**Try it:** Transcribe exactly the line that contains "blue heart [406,44,463,77]" and every line after it to the end of the entries, and nothing more.
* * * * *
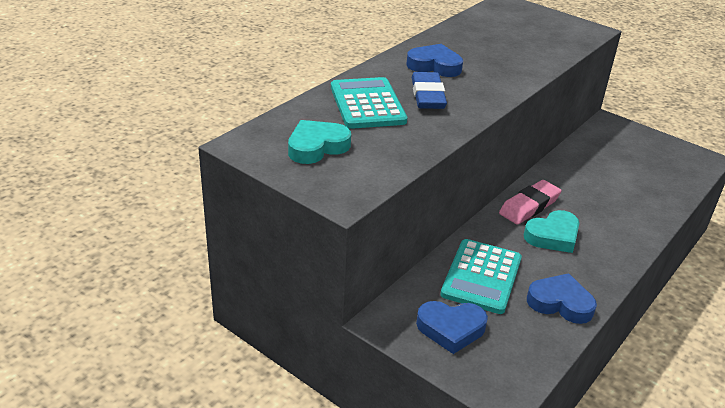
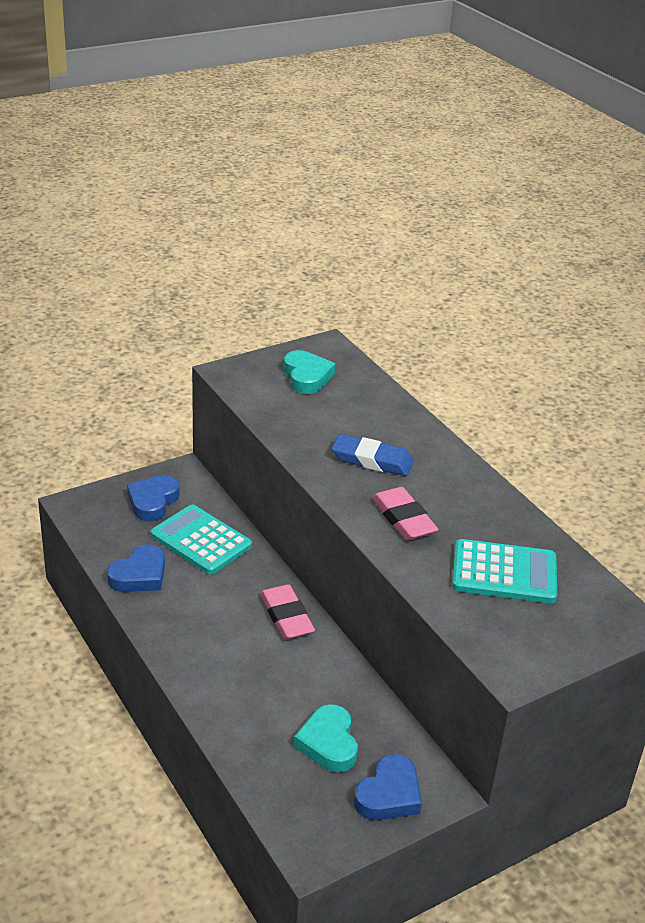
camera: 110 degrees right, 0 degrees up
turquoise calculator [331,77,407,129] -> turquoise calculator moved to [452,539,557,603]
blue heart [406,44,463,77] -> blue heart moved to [354,754,422,820]
turquoise heart [524,210,579,253] -> turquoise heart moved to [294,704,358,772]
none -> pink eraser [372,487,438,541]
* * * * *
**Task output:**
blue heart [406,44,463,77] -> blue heart moved to [354,754,422,820]
turquoise heart [524,210,579,253] -> turquoise heart moved to [294,704,358,772]
none -> pink eraser [372,487,438,541]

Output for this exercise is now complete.